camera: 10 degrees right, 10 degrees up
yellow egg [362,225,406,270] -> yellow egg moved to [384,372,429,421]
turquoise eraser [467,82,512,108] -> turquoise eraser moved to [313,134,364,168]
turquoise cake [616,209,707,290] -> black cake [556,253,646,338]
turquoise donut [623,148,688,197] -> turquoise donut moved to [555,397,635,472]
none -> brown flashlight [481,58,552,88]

### Work required
Line by line, print the records above exactly as they stand.

### Result
camera: 10 degrees right, 10 degrees up
yellow egg [362,225,406,270] -> yellow egg moved to [384,372,429,421]
turquoise eraser [467,82,512,108] -> turquoise eraser moved to [313,134,364,168]
turquoise cake [616,209,707,290] -> black cake [556,253,646,338]
turquoise donut [623,148,688,197] -> turquoise donut moved to [555,397,635,472]
none -> brown flashlight [481,58,552,88]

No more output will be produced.